DATA IN THIS EXERCISE section start
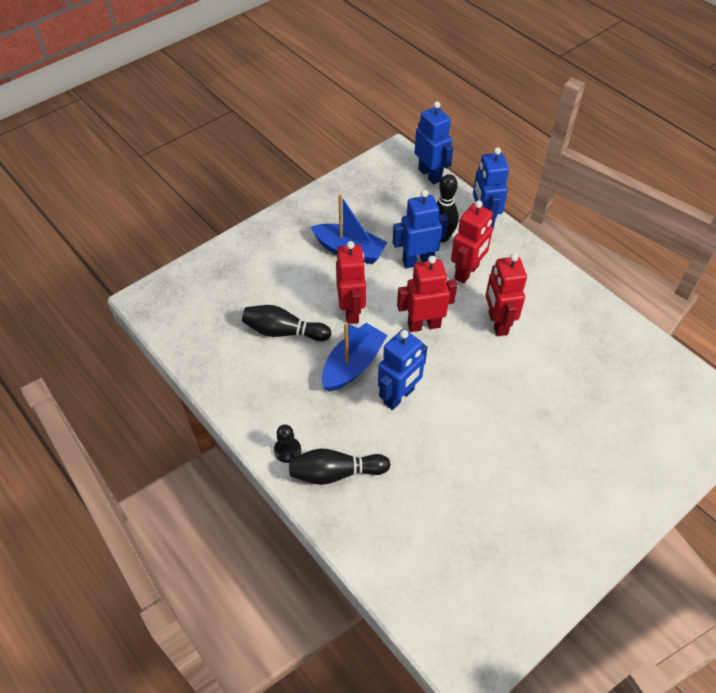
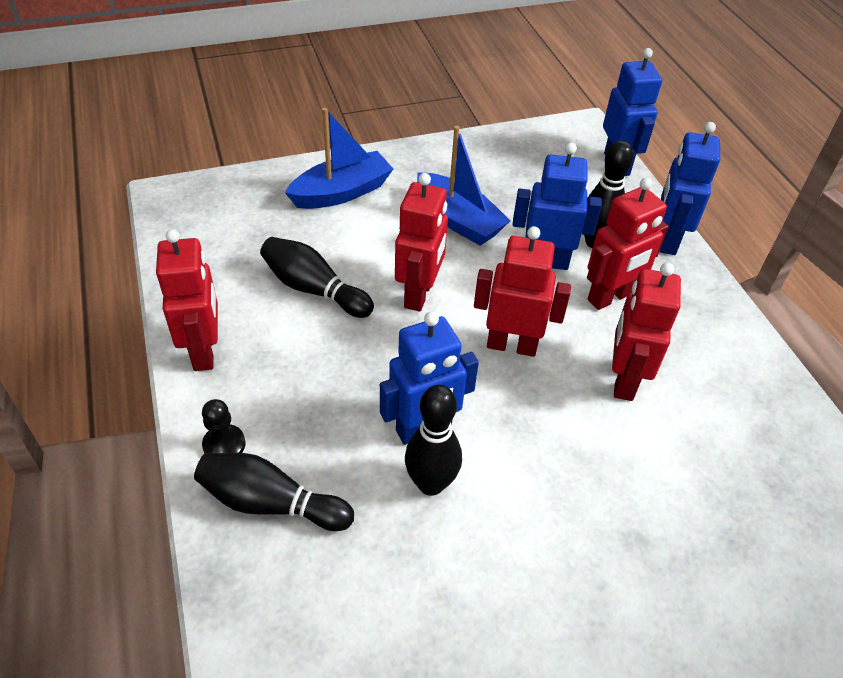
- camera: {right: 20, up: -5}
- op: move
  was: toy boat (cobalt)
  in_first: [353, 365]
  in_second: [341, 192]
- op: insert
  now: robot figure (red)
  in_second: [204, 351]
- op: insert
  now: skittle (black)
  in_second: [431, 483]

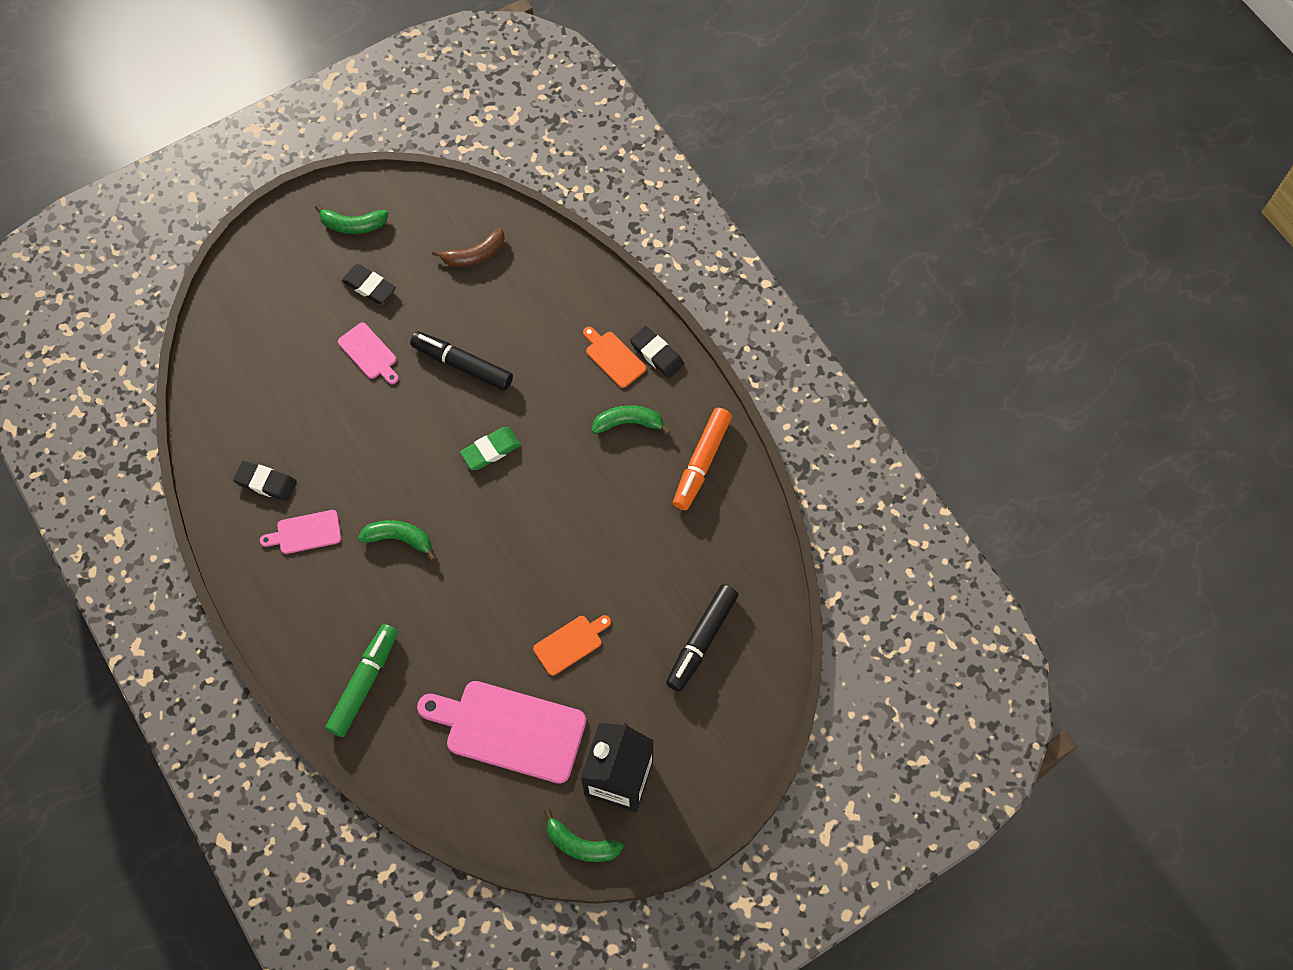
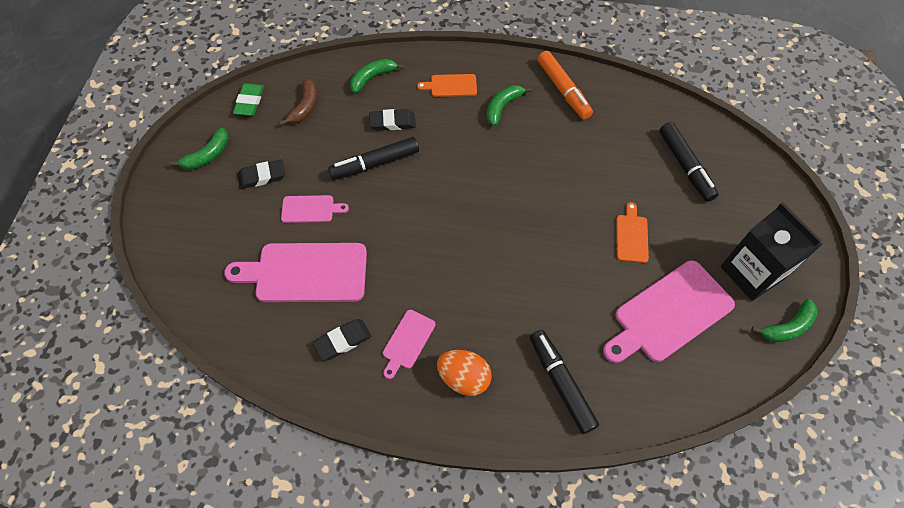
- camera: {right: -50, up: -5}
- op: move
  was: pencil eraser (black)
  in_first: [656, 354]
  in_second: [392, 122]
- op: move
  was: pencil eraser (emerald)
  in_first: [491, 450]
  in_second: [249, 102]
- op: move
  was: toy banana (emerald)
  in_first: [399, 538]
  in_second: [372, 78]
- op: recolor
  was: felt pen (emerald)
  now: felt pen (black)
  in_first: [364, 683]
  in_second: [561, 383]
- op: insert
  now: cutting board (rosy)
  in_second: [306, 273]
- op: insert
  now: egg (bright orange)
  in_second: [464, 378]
DATA IN THIS EXERCISE section end
DATA IN THIS EXERCISE section start
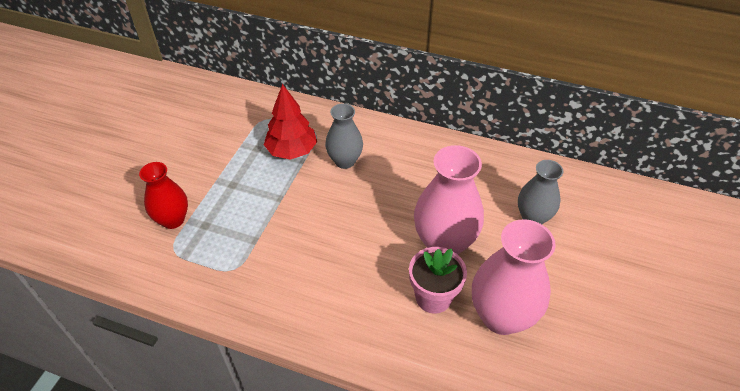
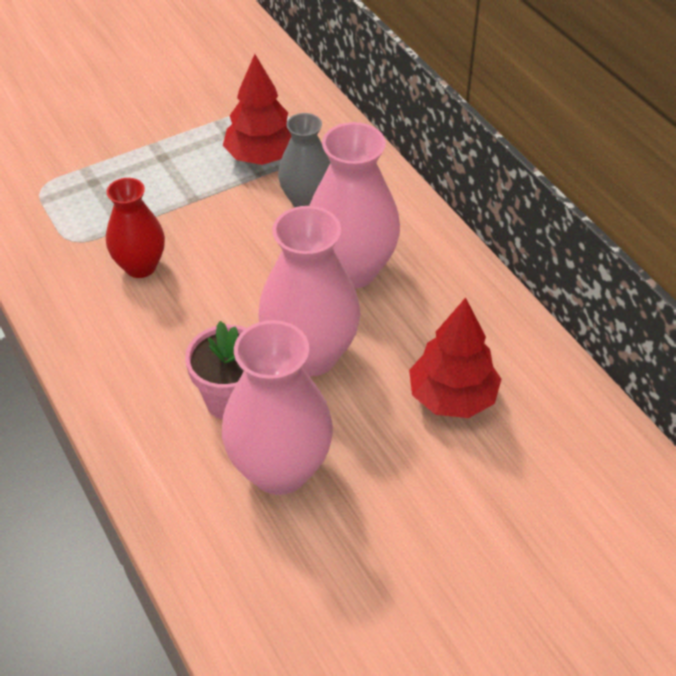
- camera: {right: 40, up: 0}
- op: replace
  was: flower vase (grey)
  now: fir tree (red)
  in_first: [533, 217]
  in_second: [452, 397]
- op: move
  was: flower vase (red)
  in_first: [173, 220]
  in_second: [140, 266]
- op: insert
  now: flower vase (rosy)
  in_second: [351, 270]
DATA IN THIS EXERCISE section end
DATA IN THIS EXERCISE section start
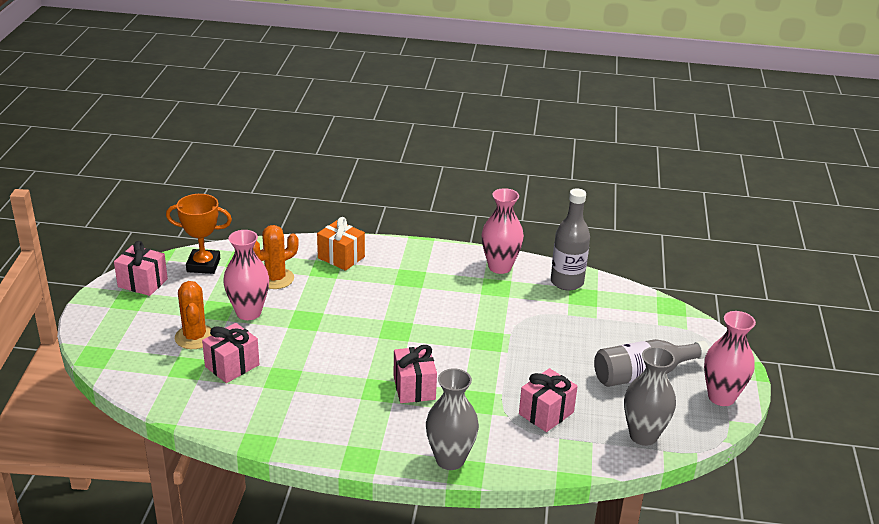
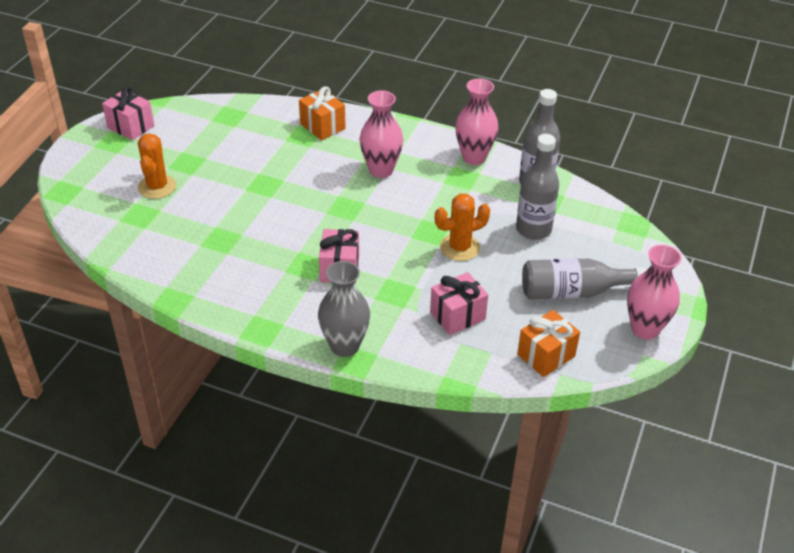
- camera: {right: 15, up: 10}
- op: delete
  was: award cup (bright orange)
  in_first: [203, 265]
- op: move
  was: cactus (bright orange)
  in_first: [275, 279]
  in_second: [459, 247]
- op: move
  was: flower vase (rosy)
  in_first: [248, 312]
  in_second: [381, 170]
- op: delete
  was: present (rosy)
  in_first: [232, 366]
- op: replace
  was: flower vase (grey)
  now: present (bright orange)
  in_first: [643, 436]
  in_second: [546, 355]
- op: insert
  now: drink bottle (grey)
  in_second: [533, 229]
DATA IN THIS EXERCISE section end
**PROBLEM DESCRIPTION**
Both the line containing "in_first: [353, 365]" and the line containing "now: skittle (black)" belong in the answer. Print them and every line above that falls between them exactly, and no others.

**SOLUTION TO THE EXERCISE**
  in_first: [353, 365]
  in_second: [341, 192]
- op: insert
  now: robot figure (red)
  in_second: [204, 351]
- op: insert
  now: skittle (black)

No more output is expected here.